> _JOB ITEM_:
Reproduce the lines below exactly. Skip images.

══ PROVIDED INFORMATION

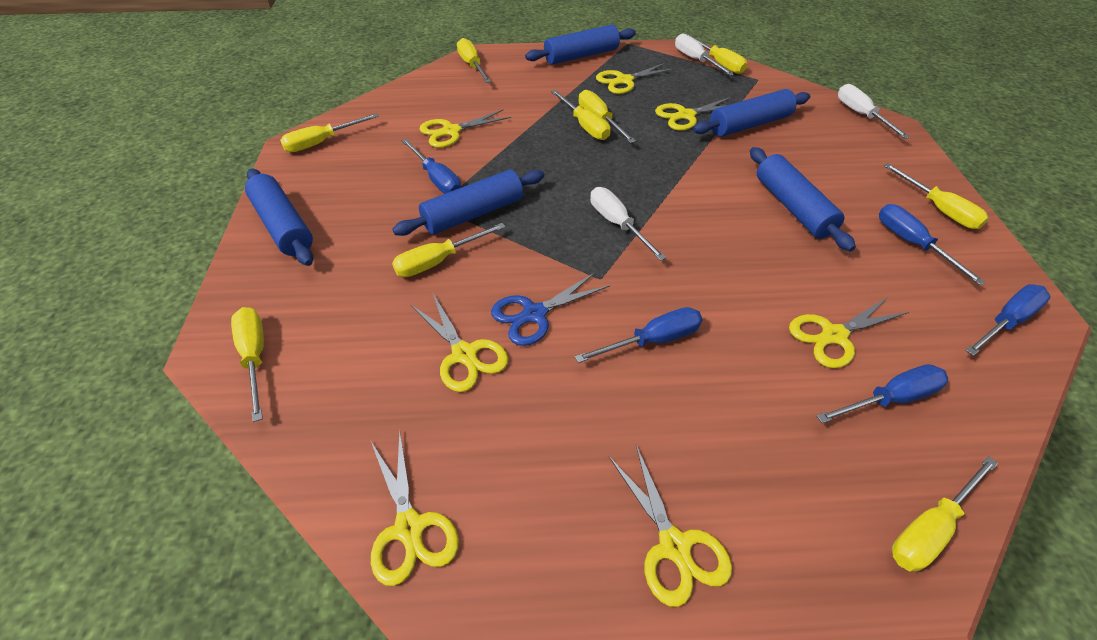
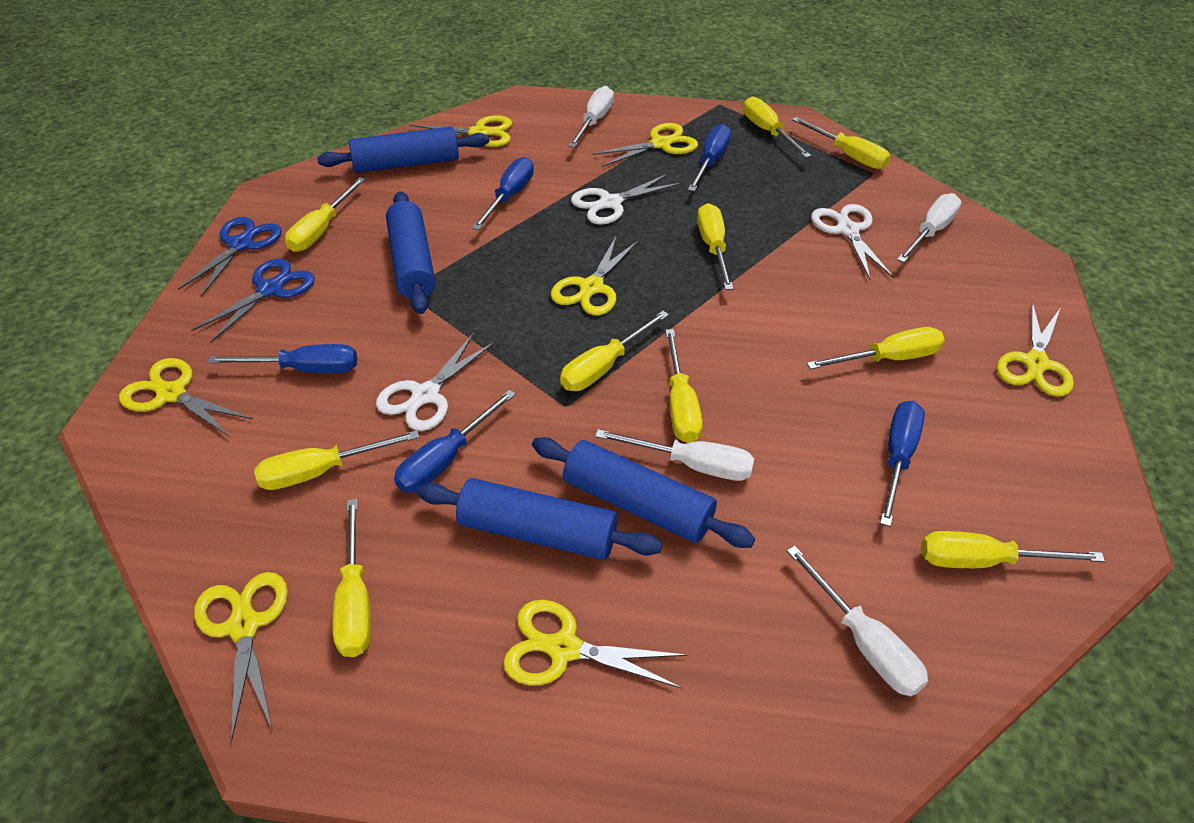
blue rolling pin: 5 -> 4
blue scissors: 1 -> 2
white scissors: 0 -> 3
white screwdriver: 3 -> 4
yellow screwdriver: 9 -> 10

════

> _THE COMPLETED TASK_:
blue rolling pin: 5 -> 4
blue scissors: 1 -> 2
white scissors: 0 -> 3
white screwdriver: 3 -> 4
yellow screwdriver: 9 -> 10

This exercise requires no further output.